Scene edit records

•••••

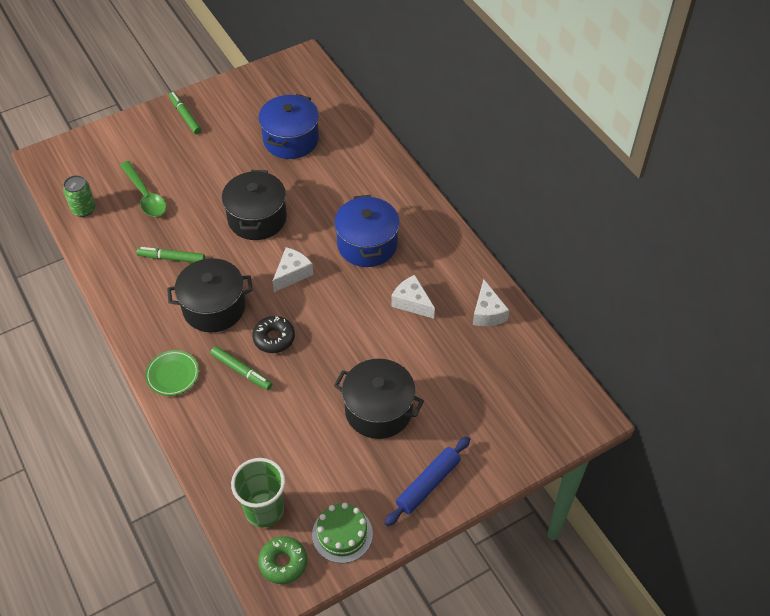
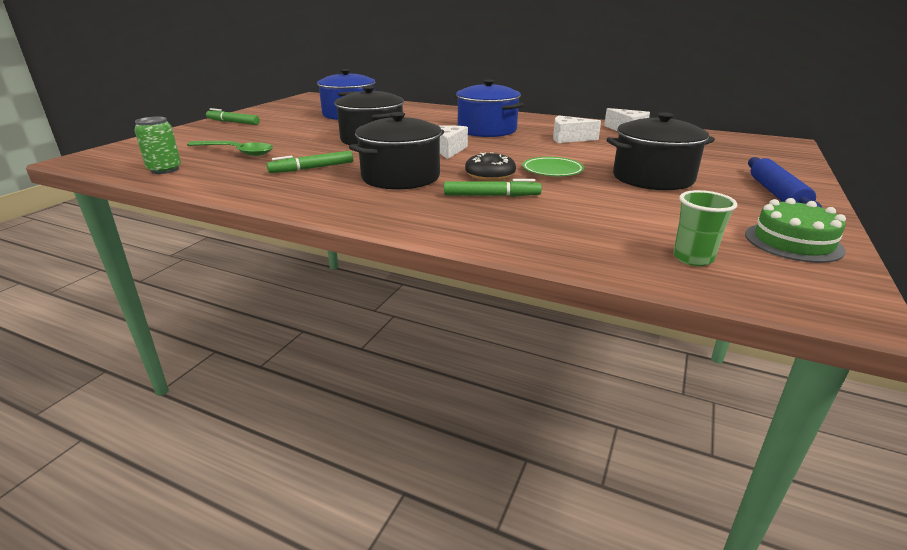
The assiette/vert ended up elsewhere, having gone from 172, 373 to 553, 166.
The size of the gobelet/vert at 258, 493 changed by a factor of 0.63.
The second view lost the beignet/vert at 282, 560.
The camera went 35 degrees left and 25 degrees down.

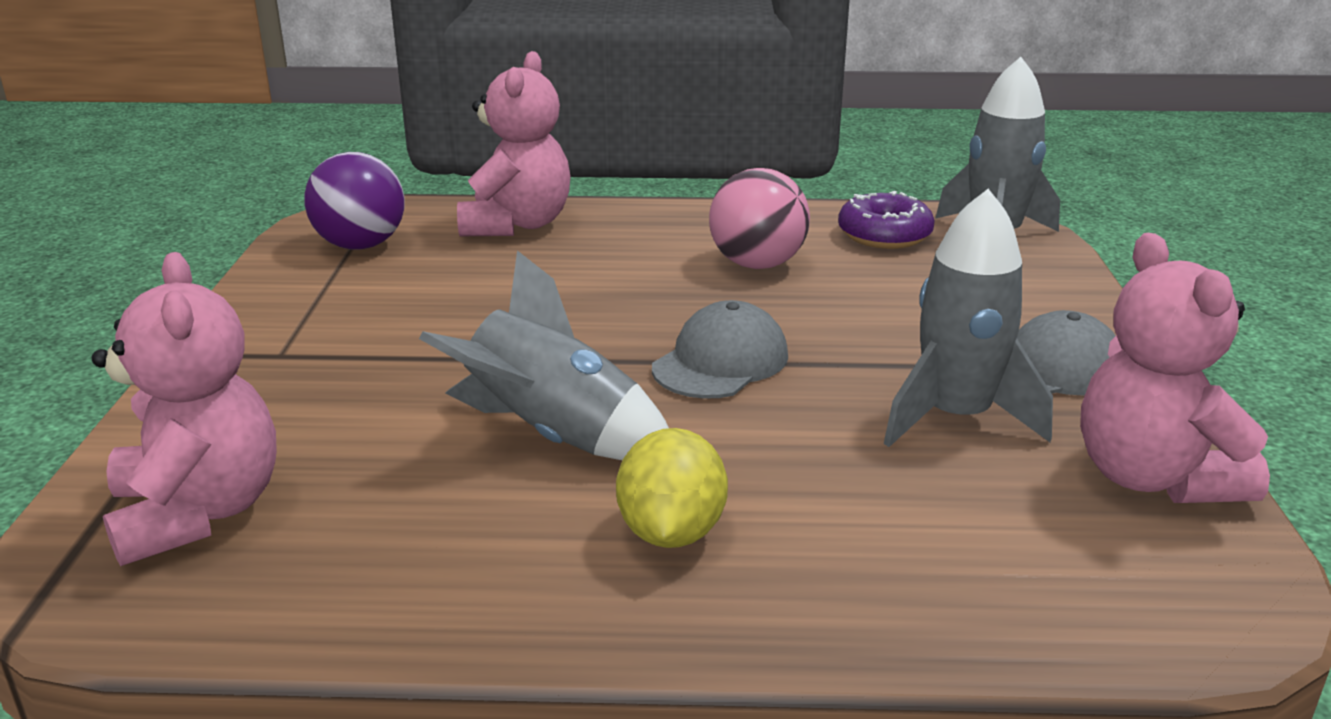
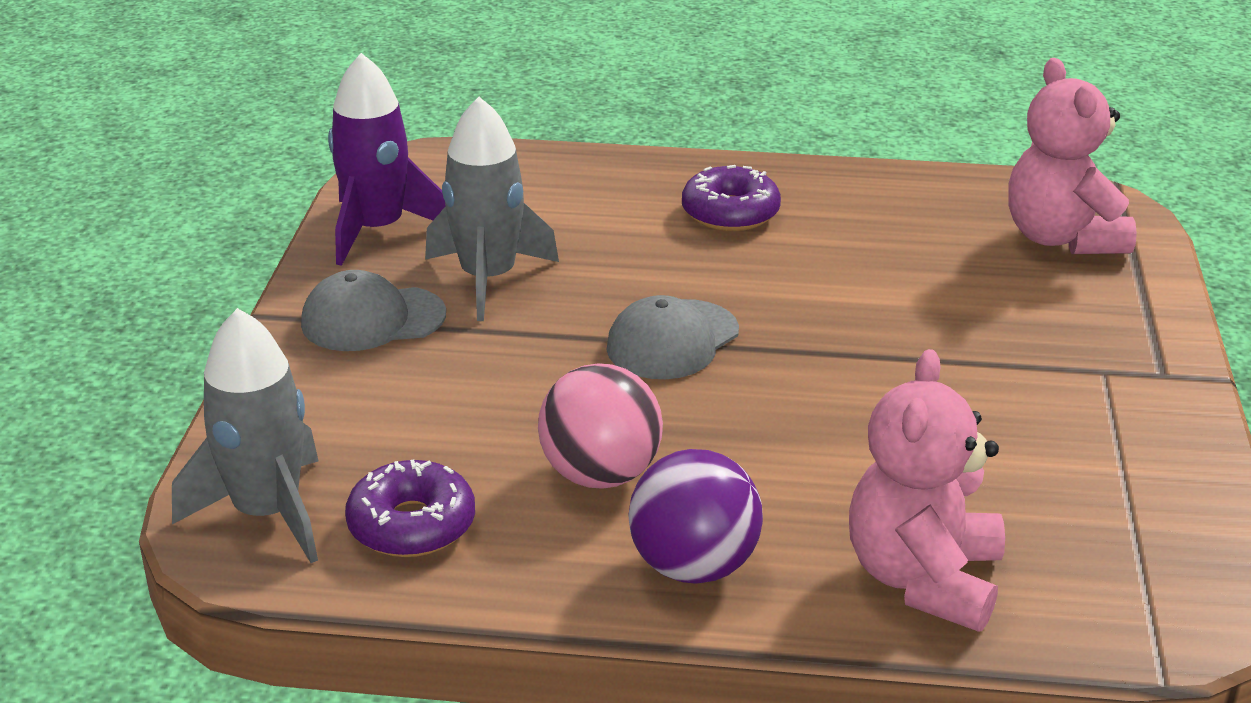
The balle/violet ended up elsewhere, having gone from 354, 201 to 695, 516.
The second view lost the fusée/gris at 544, 355.
Where the citron/jaune stood at 672, 488, the beignet/violet came to stand at 731, 198.
Where the ours en peluche/rose stood at 1175, 368, the fusée/violet came to stand at 386, 159.
The camera went 175 degrees left and 5 degrees up.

•••••

*THE TASK*. Count every line in the preceding entries where the string "vert" appears, then state only the total.

*COMPLETED EXERCISE*. 3